* _AIM OF THE EXERCISE_
Line by line, retype the material with nothing left out.

* _INFORMATION SHOWN_
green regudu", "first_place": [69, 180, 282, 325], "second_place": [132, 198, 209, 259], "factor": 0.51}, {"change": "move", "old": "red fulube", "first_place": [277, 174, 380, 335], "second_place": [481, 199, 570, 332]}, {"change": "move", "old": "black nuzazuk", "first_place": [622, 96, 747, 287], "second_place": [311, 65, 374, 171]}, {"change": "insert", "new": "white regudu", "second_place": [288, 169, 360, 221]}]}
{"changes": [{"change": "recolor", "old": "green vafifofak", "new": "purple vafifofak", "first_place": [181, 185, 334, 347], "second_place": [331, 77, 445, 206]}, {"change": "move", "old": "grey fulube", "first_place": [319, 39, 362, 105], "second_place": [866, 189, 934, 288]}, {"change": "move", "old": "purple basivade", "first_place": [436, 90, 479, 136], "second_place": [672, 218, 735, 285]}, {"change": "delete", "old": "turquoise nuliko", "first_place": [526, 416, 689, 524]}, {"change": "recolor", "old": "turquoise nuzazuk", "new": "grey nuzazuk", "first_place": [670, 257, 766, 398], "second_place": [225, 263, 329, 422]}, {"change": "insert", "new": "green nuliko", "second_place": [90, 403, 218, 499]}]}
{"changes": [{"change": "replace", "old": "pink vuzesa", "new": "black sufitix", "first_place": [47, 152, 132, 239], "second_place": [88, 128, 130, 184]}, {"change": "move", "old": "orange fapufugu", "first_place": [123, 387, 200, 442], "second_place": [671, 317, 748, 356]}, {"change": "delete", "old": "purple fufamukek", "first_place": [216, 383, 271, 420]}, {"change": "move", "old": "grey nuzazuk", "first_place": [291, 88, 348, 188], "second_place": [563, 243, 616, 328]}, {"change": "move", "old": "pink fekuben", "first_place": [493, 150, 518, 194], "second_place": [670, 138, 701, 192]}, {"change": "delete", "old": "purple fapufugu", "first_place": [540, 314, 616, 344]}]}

* _OUTPUT OF THE TASK_
green regudu", "first_place": [69, 180, 282, 325], "second_place": [132, 198, 209, 259], "factor": 0.51}, {"change": "move", "old": "red fulube", "first_place": [277, 174, 380, 335], "second_place": [481, 199, 570, 332]}, {"change": "move", "old": "black nuzazuk", "first_place": [622, 96, 747, 287], "second_place": [311, 65, 374, 171]}, {"change": "insert", "new": "white regudu", "second_place": [288, 169, 360, 221]}]}
{"changes": [{"change": "recolor", "old": "green vafifofak", "new": "purple vafifofak", "first_place": [181, 185, 334, 347], "second_place": [331, 77, 445, 206]}, {"change": "move", "old": "grey fulube", "first_place": [319, 39, 362, 105], "second_place": [866, 189, 934, 288]}, {"change": "move", "old": "purple basivade", "first_place": [436, 90, 479, 136], "second_place": [672, 218, 735, 285]}, {"change": "delete", "old": "turquoise nuliko", "first_place": [526, 416, 689, 524]}, {"change": "recolor", "old": "turquoise nuzazuk", "new": "grey nuzazuk", "first_place": [670, 257, 766, 398], "second_place": [225, 263, 329, 422]}, {"change": "insert", "new": "green nuliko", "second_place": [90, 403, 218, 499]}]}
{"changes": [{"change": "replace", "old": "pink vuzesa", "new": "black sufitix", "first_place": [47, 152, 132, 239], "second_place": [88, 128, 130, 184]}, {"change": "move", "old": "orange fapufugu", "first_place": [123, 387, 200, 442], "second_place": [671, 317, 748, 356]}, {"change": "delete", "old": "purple fufamukek", "first_place": [216, 383, 271, 420]}, {"change": "move", "old": "grey nuzazuk", "first_place": [291, 88, 348, 188], "second_place": [563, 243, 616, 328]}, {"change": "move", "old": "pink fekuben", "first_place": [493, 150, 518, 194], "second_place": [670, 138, 701, 192]}, {"change": "delete", "old": "purple fapufugu", "first_place": [540, 314, 616, 344]}]}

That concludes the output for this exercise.